▶ What this task involves: Across all the entries below, count each line that holds "black" and report the figure only.

▶ Source material:
——
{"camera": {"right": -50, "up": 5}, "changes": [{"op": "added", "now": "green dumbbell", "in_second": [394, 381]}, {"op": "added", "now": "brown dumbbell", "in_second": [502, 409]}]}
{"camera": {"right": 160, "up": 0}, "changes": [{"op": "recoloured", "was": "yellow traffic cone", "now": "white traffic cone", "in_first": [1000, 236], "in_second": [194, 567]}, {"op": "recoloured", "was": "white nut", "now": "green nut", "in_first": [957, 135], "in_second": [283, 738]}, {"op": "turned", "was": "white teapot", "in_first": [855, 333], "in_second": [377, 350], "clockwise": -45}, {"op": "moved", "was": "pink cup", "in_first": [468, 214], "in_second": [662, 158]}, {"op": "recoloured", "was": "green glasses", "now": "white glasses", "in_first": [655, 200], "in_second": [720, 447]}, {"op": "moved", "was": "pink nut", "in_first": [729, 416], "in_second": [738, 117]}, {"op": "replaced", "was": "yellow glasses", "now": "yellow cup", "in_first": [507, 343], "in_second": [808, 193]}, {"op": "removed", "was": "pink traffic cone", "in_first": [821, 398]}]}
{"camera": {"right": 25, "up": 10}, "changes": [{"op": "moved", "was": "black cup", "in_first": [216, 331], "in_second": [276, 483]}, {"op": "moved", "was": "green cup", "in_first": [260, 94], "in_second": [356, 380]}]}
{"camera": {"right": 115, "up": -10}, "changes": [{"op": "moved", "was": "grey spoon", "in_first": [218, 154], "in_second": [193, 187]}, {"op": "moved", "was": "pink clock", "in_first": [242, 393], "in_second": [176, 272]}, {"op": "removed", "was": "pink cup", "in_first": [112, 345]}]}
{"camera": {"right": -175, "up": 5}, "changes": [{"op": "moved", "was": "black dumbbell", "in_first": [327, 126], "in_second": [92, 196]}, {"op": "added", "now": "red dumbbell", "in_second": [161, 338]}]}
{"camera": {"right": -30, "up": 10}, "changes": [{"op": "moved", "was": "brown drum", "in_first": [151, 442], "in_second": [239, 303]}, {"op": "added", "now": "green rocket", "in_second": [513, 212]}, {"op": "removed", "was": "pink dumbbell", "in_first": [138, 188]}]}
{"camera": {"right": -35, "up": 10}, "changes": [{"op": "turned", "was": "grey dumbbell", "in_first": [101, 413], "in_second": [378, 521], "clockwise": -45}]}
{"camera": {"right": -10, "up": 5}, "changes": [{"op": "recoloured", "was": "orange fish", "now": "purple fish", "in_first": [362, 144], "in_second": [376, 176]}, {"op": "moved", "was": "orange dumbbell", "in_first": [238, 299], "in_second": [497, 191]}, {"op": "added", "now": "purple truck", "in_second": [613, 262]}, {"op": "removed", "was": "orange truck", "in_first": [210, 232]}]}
——
▶ Result of this exercise: 2